**Task goal:** Count the lines below that contain the string "Gourdon", and give only the number.
━━━━
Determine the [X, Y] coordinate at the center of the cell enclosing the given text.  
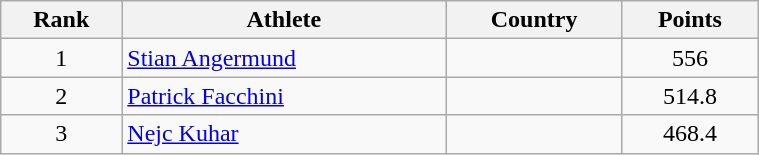
514.8 [690, 96]
2 [62, 96]
Points [690, 20]
Athlete [284, 20]
3 [62, 134]
556 [690, 58]
Country [534, 20]
468.4 [690, 134]
Rank [62, 20]
1 [62, 58]
Patrick Facchini [284, 96]
Stian Angermund [284, 58]
Nejc Kuhar [284, 134]
Capture the cell that displays the provided text and extract its (X, Y) central coordinate. 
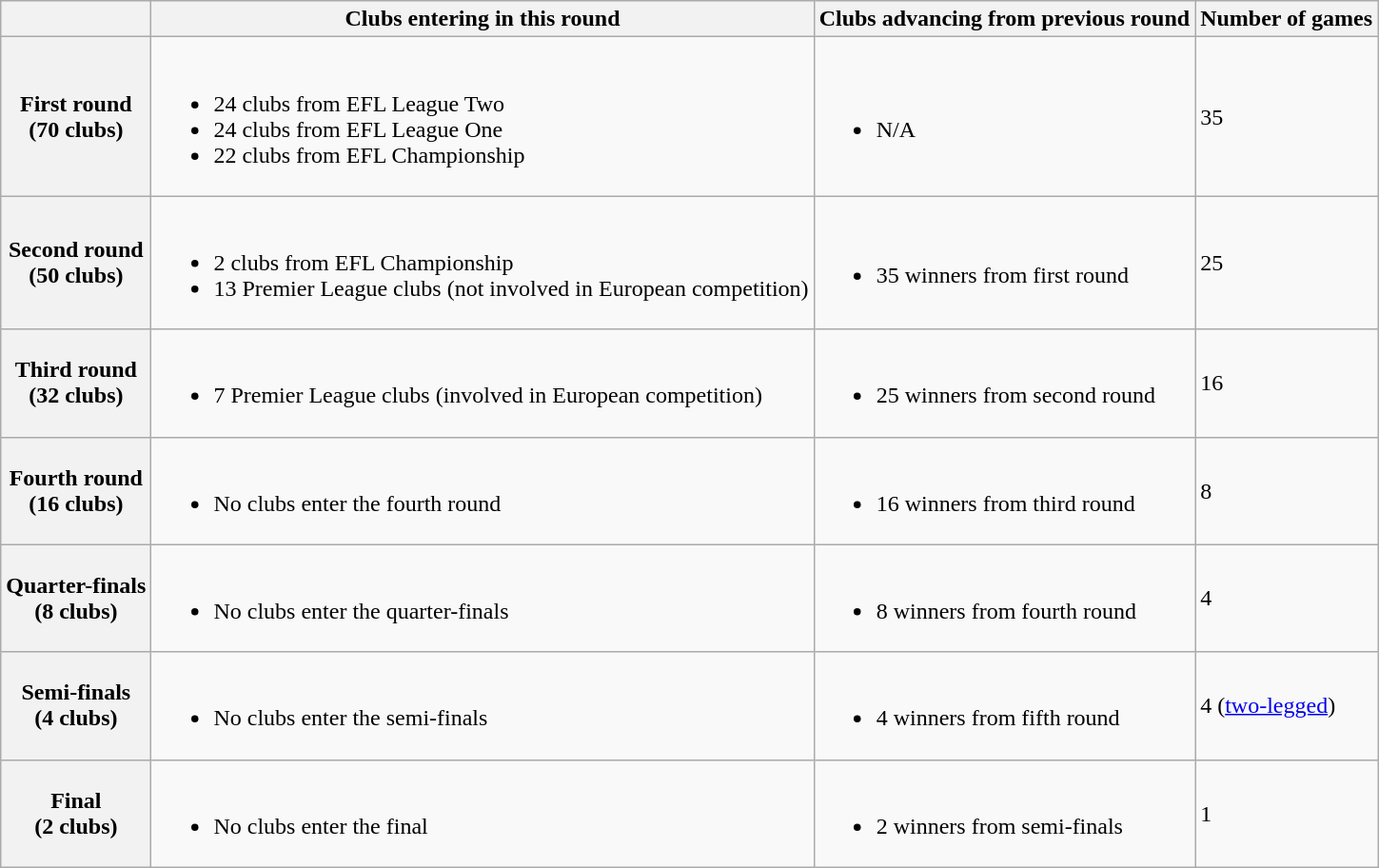
First round(70 clubs) (76, 116)
35 (1287, 116)
4 (two-legged) (1287, 706)
Quarter-finals(8 clubs) (76, 598)
35 winners from first round (1004, 263)
No clubs enter the fourth round (483, 491)
4 (1287, 598)
2 clubs from EFL Championship13 Premier League clubs (not involved in European competition) (483, 263)
8 winners from fourth round (1004, 598)
Final(2 clubs) (76, 813)
Third round(32 clubs) (76, 383)
Number of games (1287, 19)
No clubs enter the semi-finals (483, 706)
1 (1287, 813)
25 winners from second round (1004, 383)
25 (1287, 263)
No clubs enter the final (483, 813)
7 Premier League clubs (involved in European competition) (483, 383)
8 (1287, 491)
16 (1287, 383)
2 winners from semi-finals (1004, 813)
16 winners from third round (1004, 491)
24 clubs from EFL League Two24 clubs from EFL League One22 clubs from EFL Championship (483, 116)
Clubs advancing from previous round (1004, 19)
Clubs entering in this round (483, 19)
4 winners from fifth round (1004, 706)
N/A (1004, 116)
Fourth round(16 clubs) (76, 491)
No clubs enter the quarter-finals (483, 598)
Semi-finals(4 clubs) (76, 706)
Second round(50 clubs) (76, 263)
For the text-containing cell, return its midpoint in [X, Y] coordinate format. 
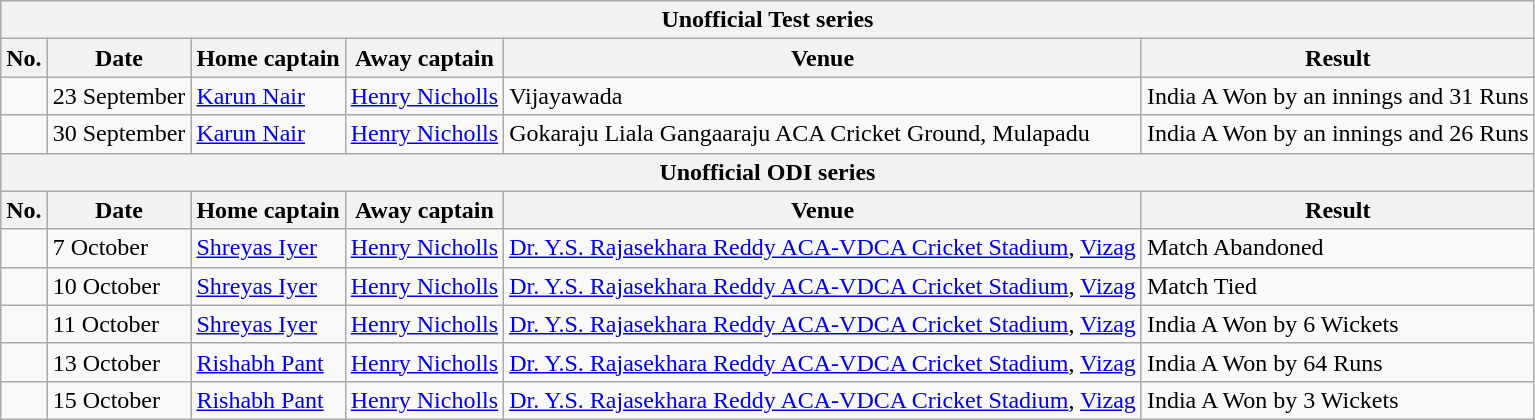
India A Won by 3 Wickets [1338, 400]
India A Won by an innings and 31 Runs [1338, 96]
Unofficial ODI series [768, 172]
Match Tied [1338, 286]
India A Won by 6 Wickets [1338, 324]
10 October [119, 286]
7 October [119, 248]
Vijayawada [823, 96]
23 September [119, 96]
India A Won by 64 Runs [1338, 362]
15 October [119, 400]
30 September [119, 134]
13 October [119, 362]
11 October [119, 324]
India A Won by an innings and 26 Runs [1338, 134]
Gokaraju Liala Gangaaraju ACA Cricket Ground, Mulapadu [823, 134]
Match Abandoned [1338, 248]
Unofficial Test series [768, 20]
Search for the cell housing the specified text and yield its (X, Y) center coordinate. 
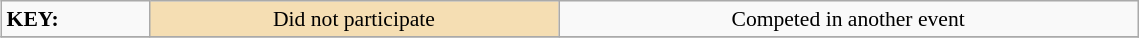
KEY: (76, 19)
Competed in another event (848, 19)
Did not participate (354, 19)
Locate the cell with the specified text and output its (x, y) center coordinate. 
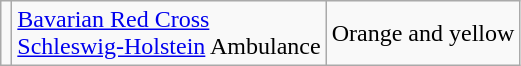
Orange and yellow (423, 34)
Bavarian Red CrossSchleswig-Holstein Ambulance (169, 34)
Return the (x, y) coordinate for the center point of the cell that contains the specified text.  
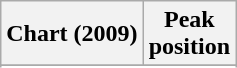
Peakposition (189, 34)
Chart (2009) (72, 34)
Scan for the cell matching the given text and deliver its [x, y] coordinate at center. 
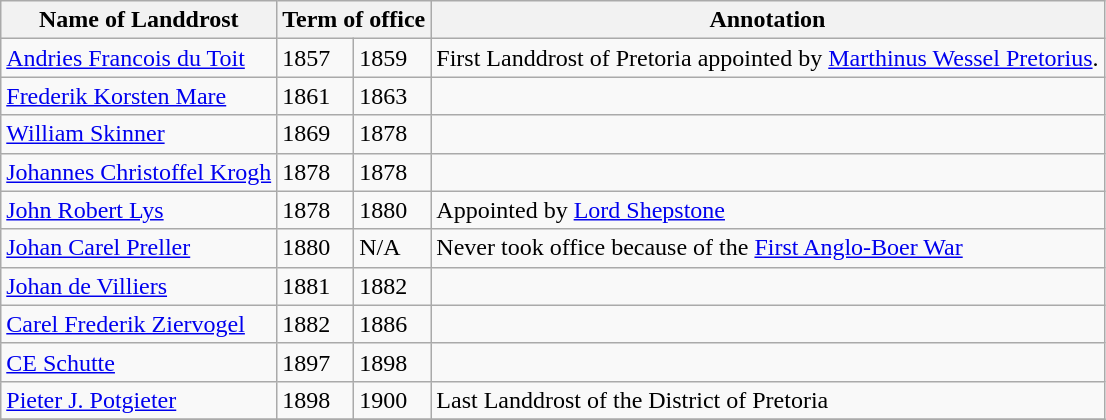
1859 [392, 58]
Annotation [768, 20]
Andries Francois du Toit [139, 58]
Never took office because of the First Anglo-Boer War [768, 248]
1857 [316, 58]
First Landdrost of Pretoria appointed by Marthinus Wessel Pretorius. [768, 58]
Frederik Korsten Mare [139, 96]
1869 [316, 134]
Name of Landdrost [139, 20]
CE Schutte [139, 362]
N/A [392, 248]
1863 [392, 96]
Pieter J. Potgieter [139, 400]
1861 [316, 96]
1881 [316, 286]
John Robert Lys [139, 210]
Appointed by Lord Shepstone [768, 210]
1897 [316, 362]
William Skinner [139, 134]
Last Landdrost of the District of Pretoria [768, 400]
1886 [392, 324]
Johan Carel Preller [139, 248]
Johan de Villiers [139, 286]
Term of office [354, 20]
Carel Frederik Ziervogel [139, 324]
Johannes Christoffel Krogh [139, 172]
1900 [392, 400]
Pinpoint the cell where the given text exists, returning its [x, y] midpoint coordinate. 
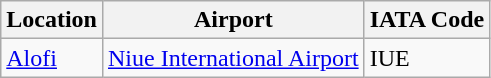
Airport [233, 20]
IUE [427, 58]
IATA Code [427, 20]
Alofi [52, 58]
Niue International Airport [233, 58]
Location [52, 20]
Identify which cell holds the provided text, then report its (x, y) central coordinate. 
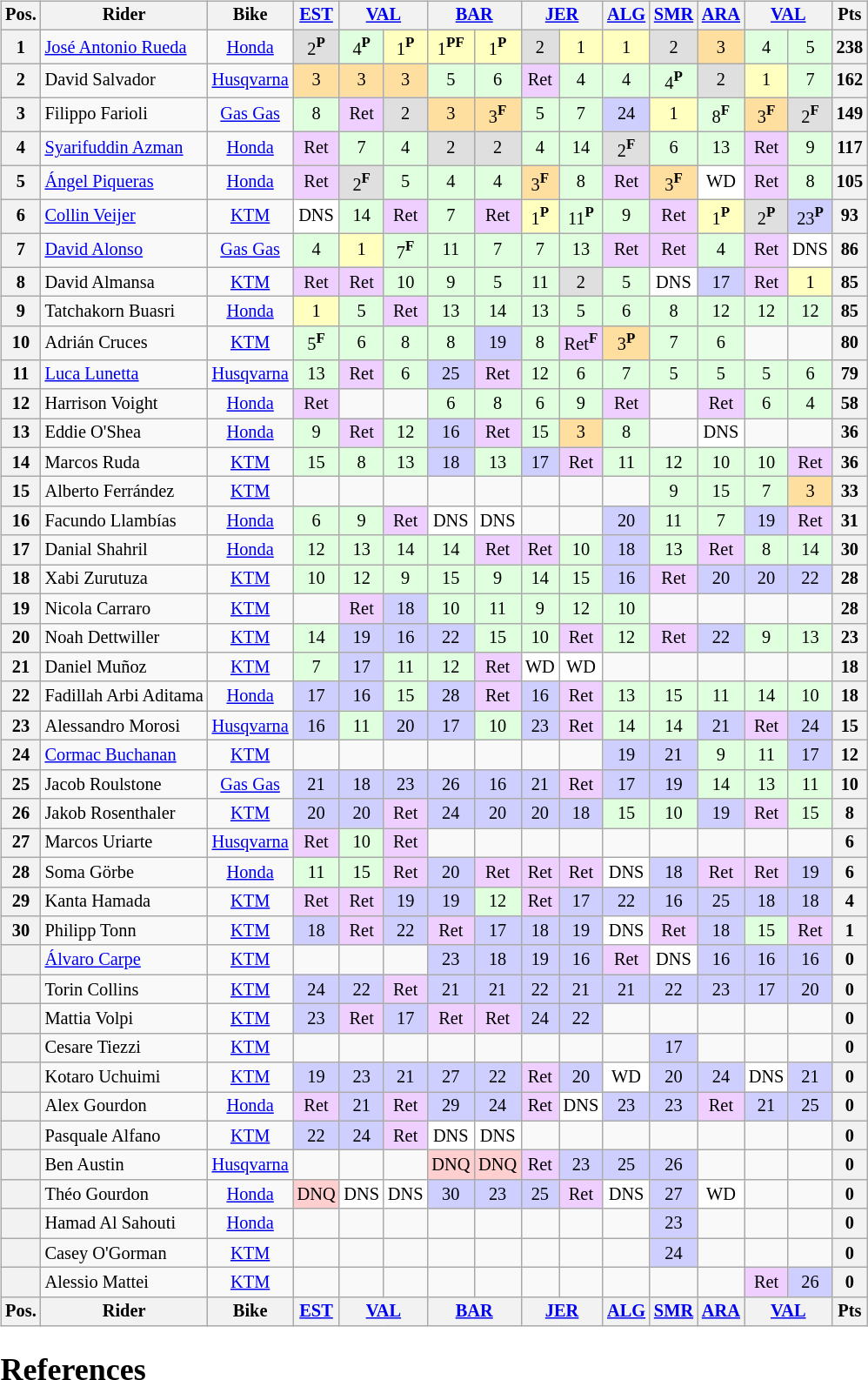
23P (810, 216)
Noah Dettwiller (124, 638)
Alessandro Morosi (124, 725)
Filippo Farioli (124, 115)
Casey O'Gorman (124, 1252)
Danial Shahril (124, 550)
58 (850, 404)
5F (317, 343)
149 (850, 115)
80 (850, 343)
79 (850, 374)
8F (721, 115)
Adrián Cruces (124, 343)
Alessio Mattei (124, 1282)
Luca Lunetta (124, 374)
162 (850, 80)
31 (850, 521)
105 (850, 183)
Xabi Zurutuza (124, 579)
RetF (581, 343)
Nicola Carraro (124, 608)
Alex Gourdon (124, 1106)
Pasquale Alfano (124, 1135)
Hamad Al Sahouti (124, 1223)
Jakob Rosenthaler (124, 813)
Torin Collins (124, 989)
1PF (451, 47)
93 (850, 216)
Mattia Volpi (124, 1018)
Ben Austin (124, 1165)
Álvaro Carpe (124, 959)
Philipp Tonn (124, 931)
David Salvador (124, 80)
Tatchakorn Buasri (124, 311)
Alberto Ferrández (124, 491)
Kotaro Uchuimi (124, 1077)
Théo Gourdon (124, 1194)
117 (850, 148)
Ángel Piqueras (124, 183)
Soma Görbe (124, 871)
11P (581, 216)
33 (850, 491)
David Almansa (124, 282)
Collin Veijer (124, 216)
Cormac Buchanan (124, 755)
Facundo Llambías (124, 521)
Harrison Voight (124, 404)
Daniel Muñoz (124, 667)
238 (850, 47)
Syarifuddin Azman (124, 148)
David Alonso (124, 250)
Cesare Tiezzi (124, 1047)
3P (626, 343)
Kanta Hamada (124, 901)
7F (405, 250)
Fadillah Arbi Aditama (124, 696)
José Antonio Rueda (124, 47)
Marcos Ruda (124, 462)
Jacob Roulstone (124, 784)
Marcos Uriarte (124, 843)
86 (850, 250)
Eddie O'Shea (124, 433)
Identify which cell holds the provided text, then report its [x, y] central coordinate. 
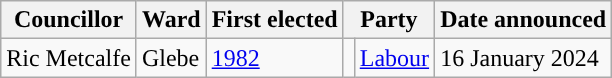
Glebe [171, 58]
Ric Metcalfe [69, 58]
Party [388, 20]
First elected [274, 20]
1982 [274, 58]
16 January 2024 [524, 58]
Councillor [69, 20]
Ward [171, 20]
Date announced [524, 20]
Labour [394, 58]
Scan for the cell matching the given text and deliver its [x, y] coordinate at center. 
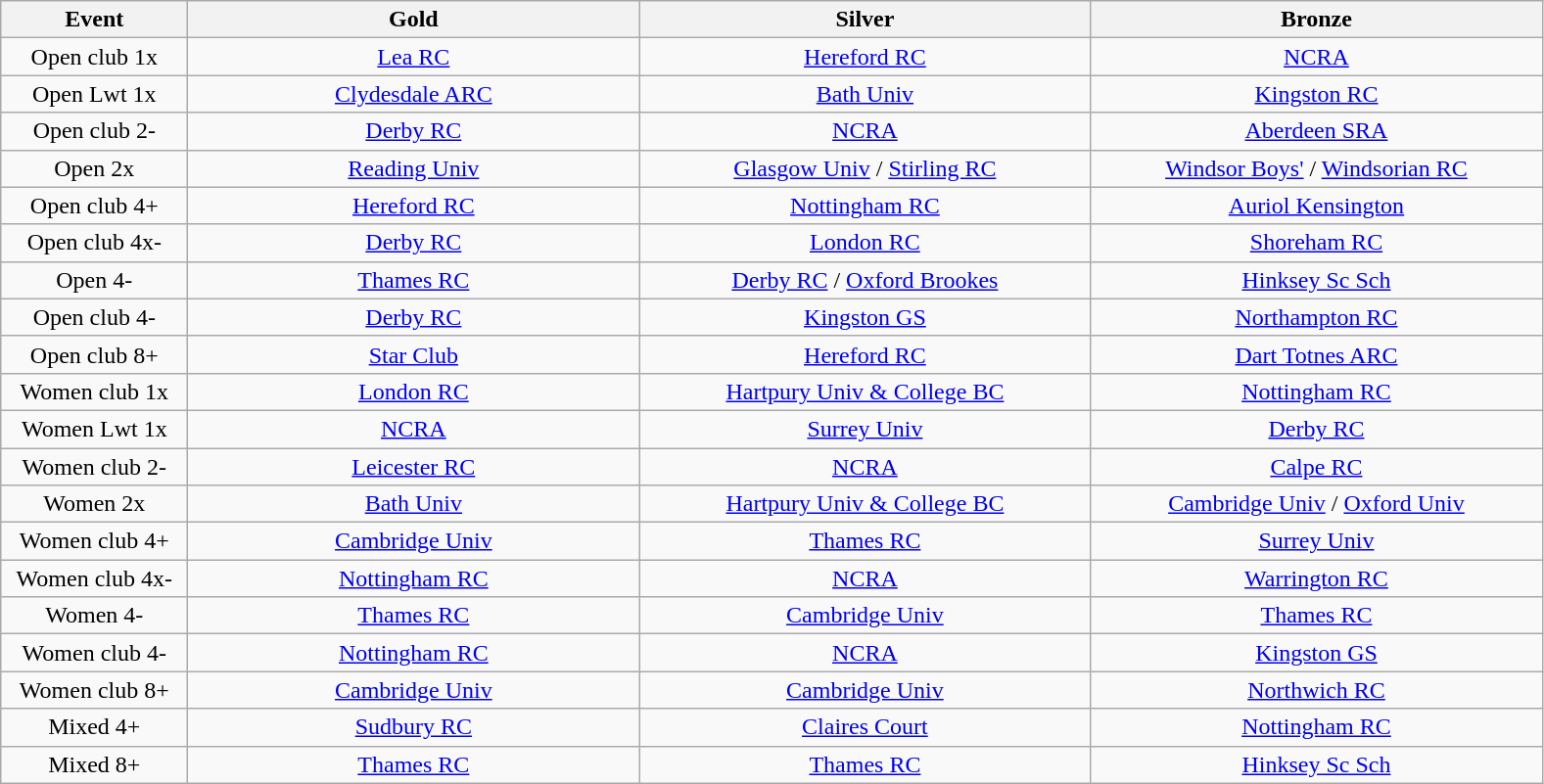
Sudbury RC [413, 727]
Leicester RC [413, 467]
Open 4- [94, 280]
Warrington RC [1316, 579]
Event [94, 20]
Women club 4+ [94, 541]
Cambridge Univ / Oxford Univ [1316, 504]
Silver [866, 20]
Gold [413, 20]
Open club 4x- [94, 243]
Mixed 8+ [94, 765]
Dart Totnes ARC [1316, 354]
Women 4- [94, 616]
Auriol Kensington [1316, 206]
Clydesdale ARC [413, 94]
Claires Court [866, 727]
Open club 4- [94, 317]
Open club 1x [94, 57]
Northampton RC [1316, 317]
Women club 2- [94, 467]
Northwich RC [1316, 690]
Open club 4+ [94, 206]
Aberdeen SRA [1316, 131]
Glasgow Univ / Stirling RC [866, 168]
Open Lwt 1x [94, 94]
Lea RC [413, 57]
Women club 1x [94, 392]
Calpe RC [1316, 467]
Women club 4- [94, 653]
Open 2x [94, 168]
Women club 8+ [94, 690]
Mixed 4+ [94, 727]
Derby RC / Oxford Brookes [866, 280]
Kingston RC [1316, 94]
Women Lwt 1x [94, 429]
Women club 4x- [94, 579]
Reading Univ [413, 168]
Star Club [413, 354]
Women 2x [94, 504]
Open club 8+ [94, 354]
Bronze [1316, 20]
Shoreham RC [1316, 243]
Open club 2- [94, 131]
Windsor Boys' / Windsorian RC [1316, 168]
Determine the [X, Y] coordinate at the center of the cell enclosing the given text.  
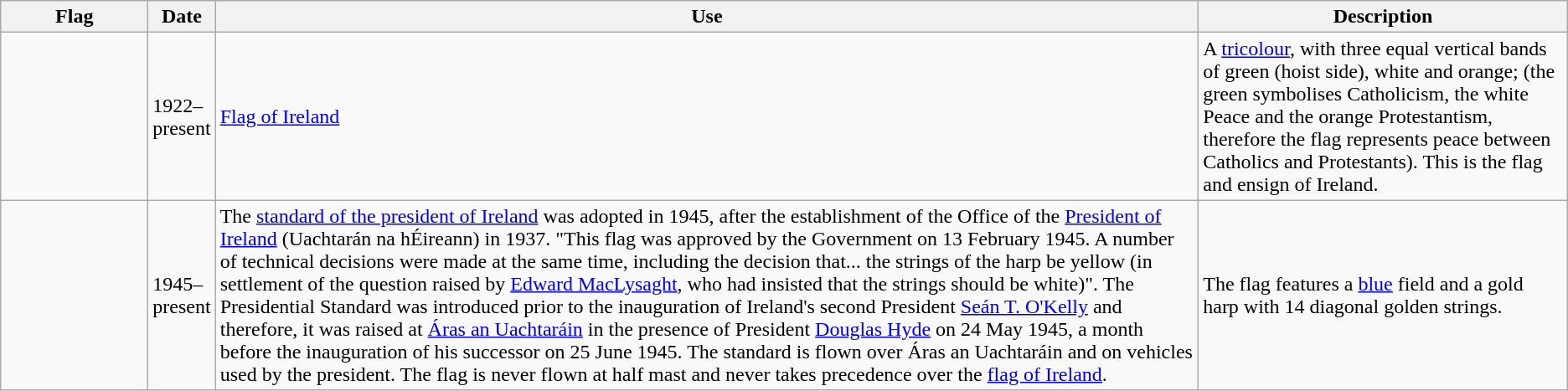
1922–present [182, 116]
Flag of Ireland [707, 116]
Description [1384, 17]
Date [182, 17]
The flag features a blue field and a gold harp with 14 diagonal golden strings. [1384, 295]
Use [707, 17]
1945–present [182, 295]
Flag [75, 17]
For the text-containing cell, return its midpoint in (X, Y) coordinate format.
━━━━
**Answer to the task:** 2